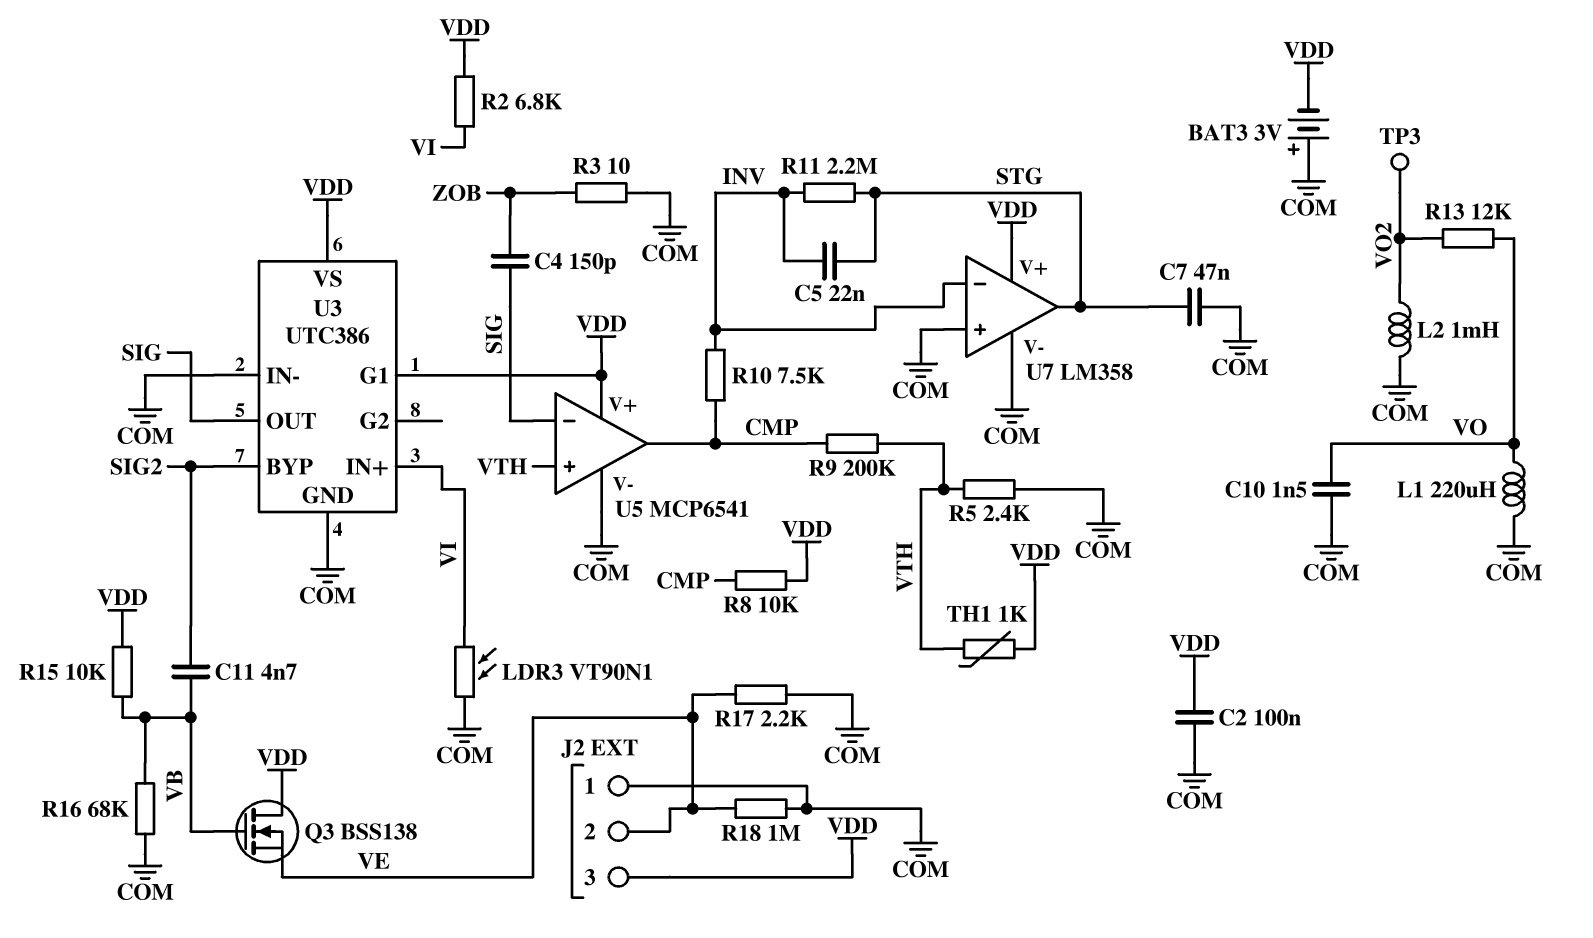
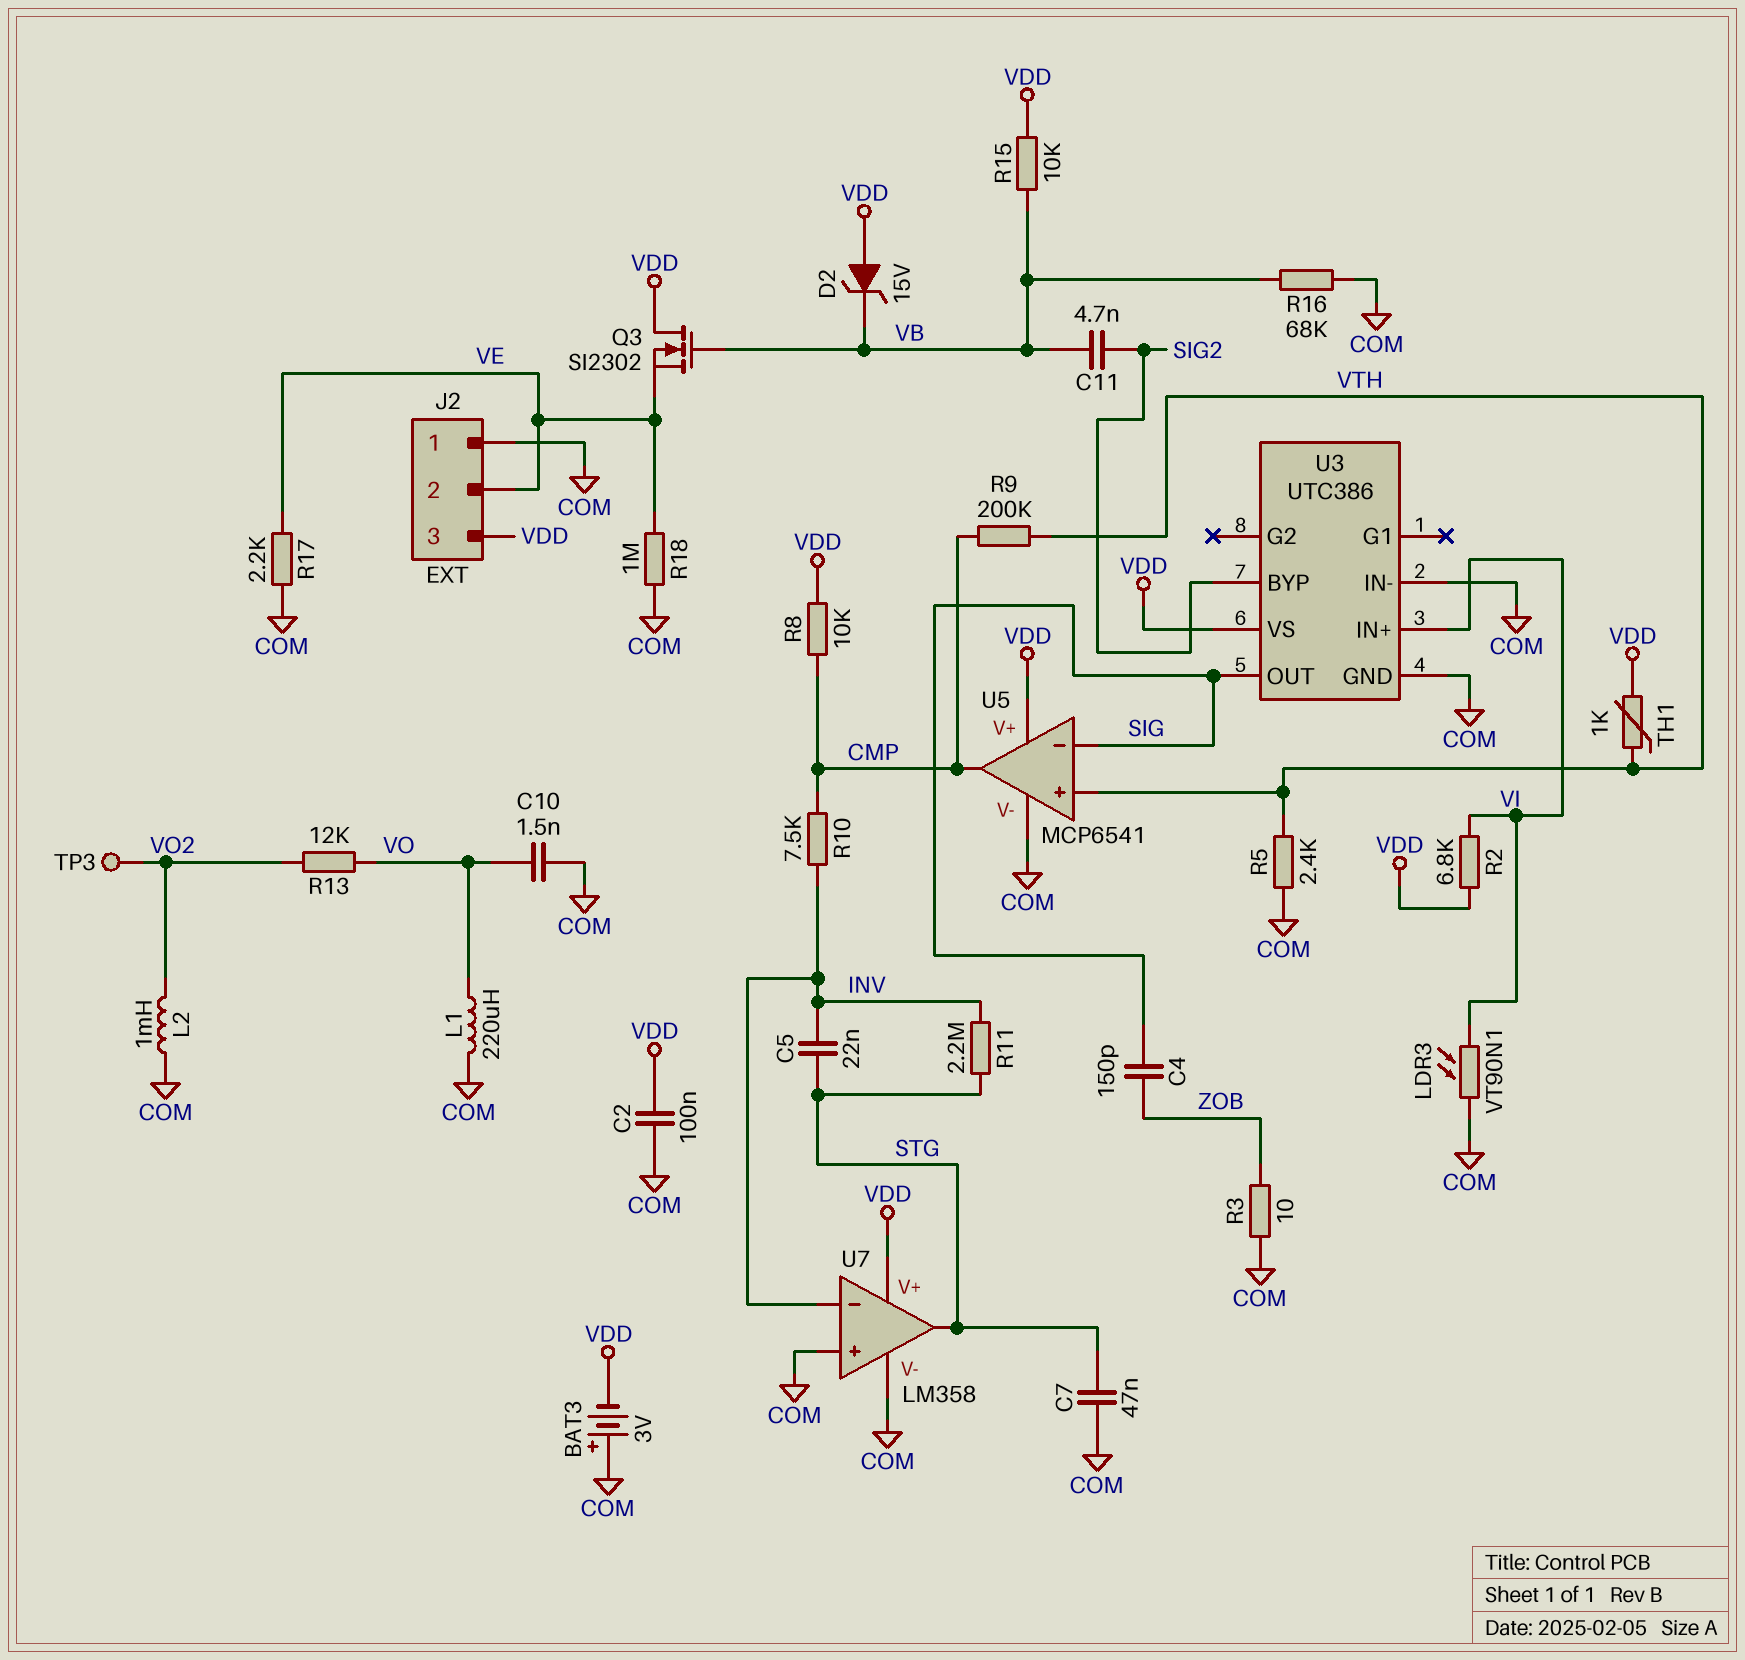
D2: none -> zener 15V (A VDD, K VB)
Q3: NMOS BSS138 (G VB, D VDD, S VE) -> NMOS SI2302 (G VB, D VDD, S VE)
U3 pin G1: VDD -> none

******

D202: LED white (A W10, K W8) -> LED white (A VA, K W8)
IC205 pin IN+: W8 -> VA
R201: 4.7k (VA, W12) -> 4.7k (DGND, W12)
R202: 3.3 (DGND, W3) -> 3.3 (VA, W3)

******

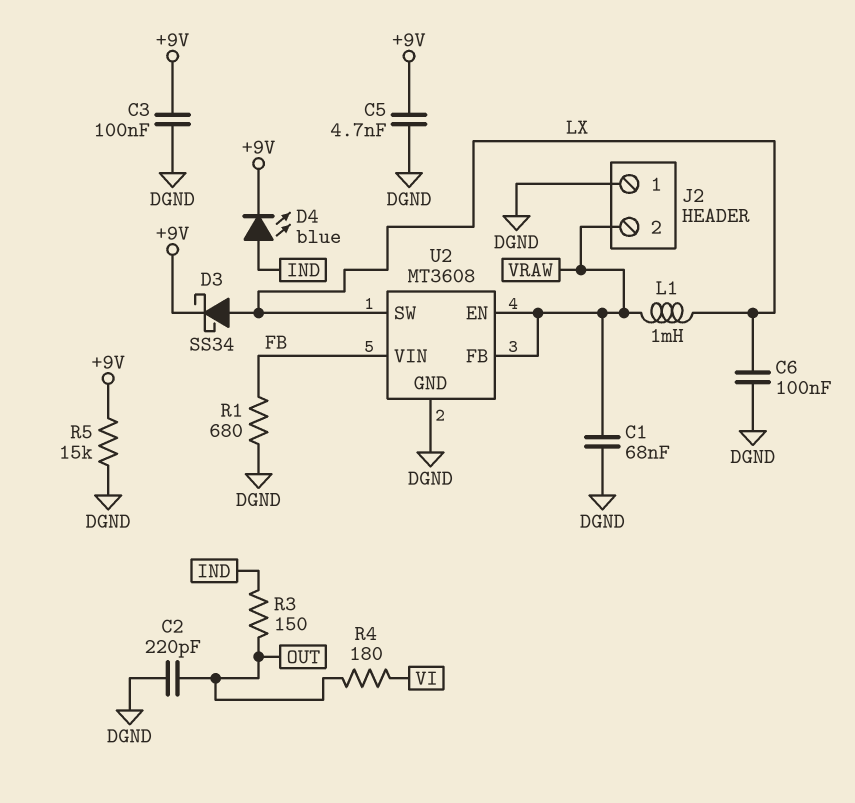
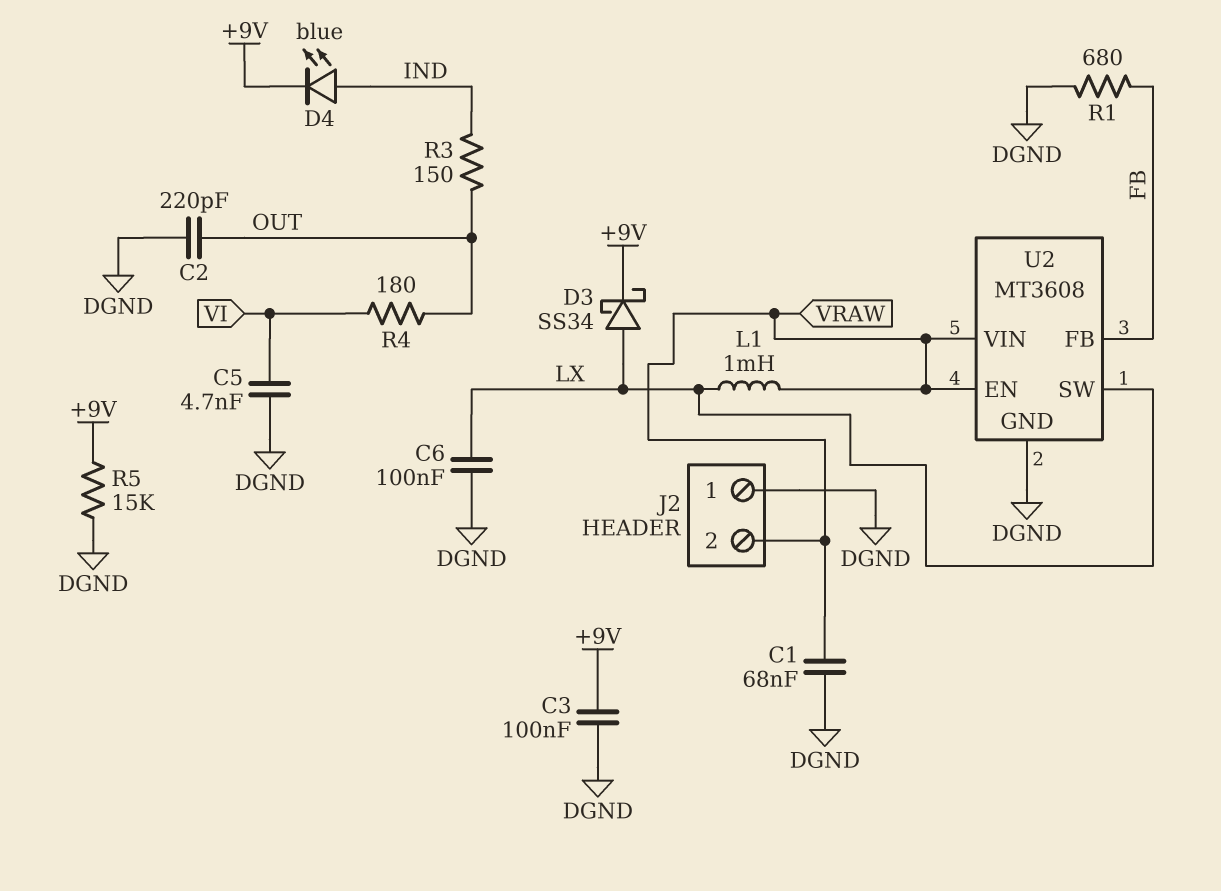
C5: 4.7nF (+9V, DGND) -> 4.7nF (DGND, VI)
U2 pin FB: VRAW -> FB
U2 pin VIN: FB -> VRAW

******

_Requirement_:
Write out, from the lines above, only those from the line with "IC205 pin IN+: W8 -> VA" to the line with "R202: 3.3 (DGND, W3) -> 3.3 (VA, W3)", exactly as given, including the first and the last.

_Output of the exercise_:
IC205 pin IN+: W8 -> VA
R201: 4.7k (VA, W12) -> 4.7k (DGND, W12)
R202: 3.3 (DGND, W3) -> 3.3 (VA, W3)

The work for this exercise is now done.